*EXERCISE AIM:*
Reproduce the lines from the first one through the line holding "professional dancer (487, 821)", inclusive, without altering them.

■ ■ ■ ■

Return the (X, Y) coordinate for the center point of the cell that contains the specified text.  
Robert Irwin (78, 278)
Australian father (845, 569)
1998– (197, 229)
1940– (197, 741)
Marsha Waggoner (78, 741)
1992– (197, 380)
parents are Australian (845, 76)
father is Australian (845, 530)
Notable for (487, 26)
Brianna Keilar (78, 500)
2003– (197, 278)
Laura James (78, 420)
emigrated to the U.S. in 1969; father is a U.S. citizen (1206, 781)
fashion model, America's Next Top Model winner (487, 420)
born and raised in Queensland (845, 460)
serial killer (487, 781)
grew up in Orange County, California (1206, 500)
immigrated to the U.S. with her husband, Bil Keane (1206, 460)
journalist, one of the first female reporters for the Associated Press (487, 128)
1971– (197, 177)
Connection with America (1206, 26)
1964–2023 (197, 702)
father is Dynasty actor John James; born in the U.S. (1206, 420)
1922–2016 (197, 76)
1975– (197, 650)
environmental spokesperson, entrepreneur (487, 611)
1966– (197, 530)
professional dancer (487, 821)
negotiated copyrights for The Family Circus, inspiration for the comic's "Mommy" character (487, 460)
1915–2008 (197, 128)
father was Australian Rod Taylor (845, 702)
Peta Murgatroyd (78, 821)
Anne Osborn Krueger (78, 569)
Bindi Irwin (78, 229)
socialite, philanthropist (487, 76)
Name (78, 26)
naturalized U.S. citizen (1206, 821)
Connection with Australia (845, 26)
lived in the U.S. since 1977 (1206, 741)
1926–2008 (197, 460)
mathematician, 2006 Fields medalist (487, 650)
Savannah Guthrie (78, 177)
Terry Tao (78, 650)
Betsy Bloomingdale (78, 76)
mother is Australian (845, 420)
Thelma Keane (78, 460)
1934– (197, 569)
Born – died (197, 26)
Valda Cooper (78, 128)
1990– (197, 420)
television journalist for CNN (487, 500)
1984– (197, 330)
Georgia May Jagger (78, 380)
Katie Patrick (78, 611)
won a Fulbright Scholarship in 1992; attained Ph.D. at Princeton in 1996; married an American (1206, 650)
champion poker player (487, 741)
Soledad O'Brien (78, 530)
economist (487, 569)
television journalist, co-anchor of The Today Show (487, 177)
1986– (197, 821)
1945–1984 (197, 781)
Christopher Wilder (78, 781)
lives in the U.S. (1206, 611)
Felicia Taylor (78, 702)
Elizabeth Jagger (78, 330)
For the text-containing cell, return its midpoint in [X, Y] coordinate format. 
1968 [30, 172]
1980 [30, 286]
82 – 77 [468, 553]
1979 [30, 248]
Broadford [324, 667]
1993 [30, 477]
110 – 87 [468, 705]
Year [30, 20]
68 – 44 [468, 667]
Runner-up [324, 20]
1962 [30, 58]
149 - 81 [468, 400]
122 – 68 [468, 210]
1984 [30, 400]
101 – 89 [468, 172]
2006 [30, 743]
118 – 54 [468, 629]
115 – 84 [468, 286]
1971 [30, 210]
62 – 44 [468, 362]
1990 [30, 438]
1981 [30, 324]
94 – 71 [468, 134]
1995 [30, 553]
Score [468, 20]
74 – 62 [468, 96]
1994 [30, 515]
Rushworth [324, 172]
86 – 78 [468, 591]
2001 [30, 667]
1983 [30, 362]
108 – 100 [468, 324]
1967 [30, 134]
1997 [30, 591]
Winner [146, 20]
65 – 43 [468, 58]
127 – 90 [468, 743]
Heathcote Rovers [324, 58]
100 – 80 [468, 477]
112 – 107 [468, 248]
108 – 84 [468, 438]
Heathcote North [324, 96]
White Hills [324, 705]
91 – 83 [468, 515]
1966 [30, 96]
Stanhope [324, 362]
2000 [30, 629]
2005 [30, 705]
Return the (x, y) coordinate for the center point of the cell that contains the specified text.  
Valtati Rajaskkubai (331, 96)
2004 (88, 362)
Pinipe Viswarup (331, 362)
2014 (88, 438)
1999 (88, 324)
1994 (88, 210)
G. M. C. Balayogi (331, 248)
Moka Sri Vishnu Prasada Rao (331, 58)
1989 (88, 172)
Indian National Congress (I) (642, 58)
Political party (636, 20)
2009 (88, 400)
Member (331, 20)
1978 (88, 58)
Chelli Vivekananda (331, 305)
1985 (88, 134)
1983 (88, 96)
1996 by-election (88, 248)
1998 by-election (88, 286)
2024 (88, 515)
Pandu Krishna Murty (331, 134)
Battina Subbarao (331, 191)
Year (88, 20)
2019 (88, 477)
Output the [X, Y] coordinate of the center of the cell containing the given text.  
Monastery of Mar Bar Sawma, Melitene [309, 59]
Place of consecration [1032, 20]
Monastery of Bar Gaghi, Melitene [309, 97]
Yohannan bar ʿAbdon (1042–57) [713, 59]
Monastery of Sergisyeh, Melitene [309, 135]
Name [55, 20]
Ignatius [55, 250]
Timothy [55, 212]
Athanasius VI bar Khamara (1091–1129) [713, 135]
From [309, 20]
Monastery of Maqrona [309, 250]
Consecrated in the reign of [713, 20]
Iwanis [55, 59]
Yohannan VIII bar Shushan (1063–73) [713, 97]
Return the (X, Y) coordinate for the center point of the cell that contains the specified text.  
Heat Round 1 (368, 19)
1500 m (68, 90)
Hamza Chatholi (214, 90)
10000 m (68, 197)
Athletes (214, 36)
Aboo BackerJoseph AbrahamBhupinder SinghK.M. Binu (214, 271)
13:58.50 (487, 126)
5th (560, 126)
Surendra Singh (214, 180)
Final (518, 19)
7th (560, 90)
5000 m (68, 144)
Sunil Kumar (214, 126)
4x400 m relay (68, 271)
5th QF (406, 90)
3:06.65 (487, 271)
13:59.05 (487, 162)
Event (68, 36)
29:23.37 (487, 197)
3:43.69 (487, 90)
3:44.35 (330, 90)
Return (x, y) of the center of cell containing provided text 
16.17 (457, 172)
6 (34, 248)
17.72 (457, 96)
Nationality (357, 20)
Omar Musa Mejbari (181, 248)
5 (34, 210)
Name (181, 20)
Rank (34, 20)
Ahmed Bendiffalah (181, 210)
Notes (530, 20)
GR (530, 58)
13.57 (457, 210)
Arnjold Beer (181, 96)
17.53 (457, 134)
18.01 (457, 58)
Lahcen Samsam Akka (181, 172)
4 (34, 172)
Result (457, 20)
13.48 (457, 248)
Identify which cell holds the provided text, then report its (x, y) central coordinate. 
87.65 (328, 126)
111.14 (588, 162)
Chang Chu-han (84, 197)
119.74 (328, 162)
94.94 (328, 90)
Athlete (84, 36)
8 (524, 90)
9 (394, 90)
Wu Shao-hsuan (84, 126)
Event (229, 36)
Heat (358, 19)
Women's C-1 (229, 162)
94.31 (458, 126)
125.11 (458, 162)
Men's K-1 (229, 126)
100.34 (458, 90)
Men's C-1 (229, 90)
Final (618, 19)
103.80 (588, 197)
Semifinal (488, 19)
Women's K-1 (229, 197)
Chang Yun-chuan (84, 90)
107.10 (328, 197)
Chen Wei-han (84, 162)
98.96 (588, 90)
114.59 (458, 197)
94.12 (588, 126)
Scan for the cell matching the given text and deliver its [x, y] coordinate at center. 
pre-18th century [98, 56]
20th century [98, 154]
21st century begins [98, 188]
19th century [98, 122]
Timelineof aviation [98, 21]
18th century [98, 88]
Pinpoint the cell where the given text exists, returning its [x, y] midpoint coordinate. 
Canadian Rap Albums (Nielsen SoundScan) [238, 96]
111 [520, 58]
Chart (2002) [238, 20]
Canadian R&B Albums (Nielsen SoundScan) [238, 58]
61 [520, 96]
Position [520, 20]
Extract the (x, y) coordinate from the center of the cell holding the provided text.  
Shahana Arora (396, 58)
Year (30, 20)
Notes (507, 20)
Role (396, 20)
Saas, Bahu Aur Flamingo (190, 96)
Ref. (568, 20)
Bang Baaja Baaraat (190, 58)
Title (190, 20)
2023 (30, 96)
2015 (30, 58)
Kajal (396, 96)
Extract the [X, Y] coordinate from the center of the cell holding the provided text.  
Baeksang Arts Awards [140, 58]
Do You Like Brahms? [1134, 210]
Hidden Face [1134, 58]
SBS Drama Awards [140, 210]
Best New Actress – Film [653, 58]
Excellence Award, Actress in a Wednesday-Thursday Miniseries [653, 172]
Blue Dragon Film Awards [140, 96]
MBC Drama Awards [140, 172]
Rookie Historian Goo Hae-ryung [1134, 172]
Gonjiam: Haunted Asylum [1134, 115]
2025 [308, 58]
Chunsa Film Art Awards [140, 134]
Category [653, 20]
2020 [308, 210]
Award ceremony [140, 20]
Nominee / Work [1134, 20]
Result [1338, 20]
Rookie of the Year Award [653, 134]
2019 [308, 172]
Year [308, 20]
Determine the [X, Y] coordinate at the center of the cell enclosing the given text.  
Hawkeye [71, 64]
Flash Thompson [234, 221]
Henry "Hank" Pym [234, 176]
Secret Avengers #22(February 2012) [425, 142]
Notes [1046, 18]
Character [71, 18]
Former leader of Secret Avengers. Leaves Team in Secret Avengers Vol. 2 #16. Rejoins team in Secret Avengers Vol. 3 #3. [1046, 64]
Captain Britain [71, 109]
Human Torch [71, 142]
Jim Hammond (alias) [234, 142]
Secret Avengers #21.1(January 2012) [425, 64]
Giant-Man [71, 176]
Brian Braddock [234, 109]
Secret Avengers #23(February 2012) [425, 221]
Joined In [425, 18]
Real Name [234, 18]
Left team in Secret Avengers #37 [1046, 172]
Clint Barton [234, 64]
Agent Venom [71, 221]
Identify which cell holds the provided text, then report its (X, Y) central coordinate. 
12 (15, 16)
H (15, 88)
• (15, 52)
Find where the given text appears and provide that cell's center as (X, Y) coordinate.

■ ■ ■ ■

*EXERCISE RESULT:*
Return the (X, Y) coordinate for the center point of the cell that contains the specified text.  
Robert Irwin (78, 278)
Australian father (845, 569)
1998– (197, 229)
1940– (197, 741)
Marsha Waggoner (78, 741)
1992– (197, 380)
parents are Australian (845, 76)
father is Australian (845, 530)
Notable for (487, 26)
Brianna Keilar (78, 500)
2003– (197, 278)
Laura James (78, 420)
emigrated to the U.S. in 1969; father is a U.S. citizen (1206, 781)
fashion model, America's Next Top Model winner (487, 420)
born and raised in Queensland (845, 460)
serial killer (487, 781)
grew up in Orange County, California (1206, 500)
immigrated to the U.S. with her husband, Bil Keane (1206, 460)
journalist, one of the first female reporters for the Associated Press (487, 128)
1971– (197, 177)
Connection with America (1206, 26)
1964–2023 (197, 702)
father is Dynasty actor John James; born in the U.S. (1206, 420)
1922–2016 (197, 76)
1975– (197, 650)
environmental spokesperson, entrepreneur (487, 611)
1966– (197, 530)
professional dancer (487, 821)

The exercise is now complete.